(DATA EXCERPTS begins)

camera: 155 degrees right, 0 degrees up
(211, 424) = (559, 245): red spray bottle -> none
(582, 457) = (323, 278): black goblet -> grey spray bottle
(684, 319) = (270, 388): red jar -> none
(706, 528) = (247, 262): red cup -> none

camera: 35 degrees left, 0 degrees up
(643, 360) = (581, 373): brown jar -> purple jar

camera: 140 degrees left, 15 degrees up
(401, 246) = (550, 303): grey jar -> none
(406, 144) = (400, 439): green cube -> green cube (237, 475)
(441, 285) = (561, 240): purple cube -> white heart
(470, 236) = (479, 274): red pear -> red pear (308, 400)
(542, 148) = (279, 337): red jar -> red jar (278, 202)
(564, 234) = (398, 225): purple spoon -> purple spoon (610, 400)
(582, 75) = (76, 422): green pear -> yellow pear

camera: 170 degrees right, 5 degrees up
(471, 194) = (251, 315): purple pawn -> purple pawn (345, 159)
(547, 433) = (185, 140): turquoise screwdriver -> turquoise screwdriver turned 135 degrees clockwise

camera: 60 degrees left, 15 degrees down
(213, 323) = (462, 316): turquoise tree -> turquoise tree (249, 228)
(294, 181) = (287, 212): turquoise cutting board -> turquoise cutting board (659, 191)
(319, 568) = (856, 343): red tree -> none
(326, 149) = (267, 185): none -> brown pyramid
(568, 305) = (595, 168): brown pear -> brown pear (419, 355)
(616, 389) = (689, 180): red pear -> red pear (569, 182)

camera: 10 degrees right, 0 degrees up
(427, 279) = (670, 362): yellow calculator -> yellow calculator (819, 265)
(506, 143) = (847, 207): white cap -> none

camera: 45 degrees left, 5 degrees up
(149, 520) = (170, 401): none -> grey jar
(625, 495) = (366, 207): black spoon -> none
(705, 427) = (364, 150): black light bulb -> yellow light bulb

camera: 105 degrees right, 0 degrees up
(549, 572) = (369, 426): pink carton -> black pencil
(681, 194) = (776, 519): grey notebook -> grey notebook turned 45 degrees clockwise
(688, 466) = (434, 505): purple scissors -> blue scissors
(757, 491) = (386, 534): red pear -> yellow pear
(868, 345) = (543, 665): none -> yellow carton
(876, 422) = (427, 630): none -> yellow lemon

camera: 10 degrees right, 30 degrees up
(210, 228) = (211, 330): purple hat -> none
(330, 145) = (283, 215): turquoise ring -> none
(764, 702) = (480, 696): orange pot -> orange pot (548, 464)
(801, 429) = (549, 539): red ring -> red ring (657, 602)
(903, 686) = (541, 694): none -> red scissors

(DATA EXCERPTS ends)

From the first line to the last, return the listing exactly.

TASK OUTPUT:
camera: 155 degrees right, 0 degrees up
(211, 424) = (559, 245): red spray bottle -> none
(582, 457) = (323, 278): black goblet -> grey spray bottle
(684, 319) = (270, 388): red jar -> none
(706, 528) = (247, 262): red cup -> none

camera: 35 degrees left, 0 degrees up
(643, 360) = (581, 373): brown jar -> purple jar

camera: 140 degrees left, 15 degrees up
(401, 246) = (550, 303): grey jar -> none
(406, 144) = (400, 439): green cube -> green cube (237, 475)
(441, 285) = (561, 240): purple cube -> white heart
(470, 236) = (479, 274): red pear -> red pear (308, 400)
(542, 148) = (279, 337): red jar -> red jar (278, 202)
(564, 234) = (398, 225): purple spoon -> purple spoon (610, 400)
(582, 75) = (76, 422): green pear -> yellow pear

camera: 170 degrees right, 5 degrees up
(471, 194) = (251, 315): purple pawn -> purple pawn (345, 159)
(547, 433) = (185, 140): turquoise screwdriver -> turquoise screwdriver turned 135 degrees clockwise

camera: 60 degrees left, 15 degrees down
(213, 323) = (462, 316): turquoise tree -> turquoise tree (249, 228)
(294, 181) = (287, 212): turquoise cutting board -> turquoise cutting board (659, 191)
(319, 568) = (856, 343): red tree -> none
(326, 149) = (267, 185): none -> brown pyramid
(568, 305) = (595, 168): brown pear -> brown pear (419, 355)
(616, 389) = (689, 180): red pear -> red pear (569, 182)

camera: 10 degrees right, 0 degrees up
(427, 279) = (670, 362): yellow calculator -> yellow calculator (819, 265)
(506, 143) = (847, 207): white cap -> none

camera: 45 degrees left, 5 degrees up
(149, 520) = (170, 401): none -> grey jar
(625, 495) = (366, 207): black spoon -> none
(705, 427) = (364, 150): black light bulb -> yellow light bulb

camera: 105 degrees right, 0 degrees up
(549, 572) = (369, 426): pink carton -> black pencil
(681, 194) = (776, 519): grey notebook -> grey notebook turned 45 degrees clockwise
(688, 466) = (434, 505): purple scissors -> blue scissors
(757, 491) = (386, 534): red pear -> yellow pear
(868, 345) = (543, 665): none -> yellow carton
(876, 422) = (427, 630): none -> yellow lemon

camera: 10 degrees right, 30 degrees up
(210, 228) = (211, 330): purple hat -> none
(330, 145) = (283, 215): turquoise ring -> none
(764, 702) = (480, 696): orange pot -> orange pot (548, 464)
(801, 429) = (549, 539): red ring -> red ring (657, 602)
(903, 686) = (541, 694): none -> red scissors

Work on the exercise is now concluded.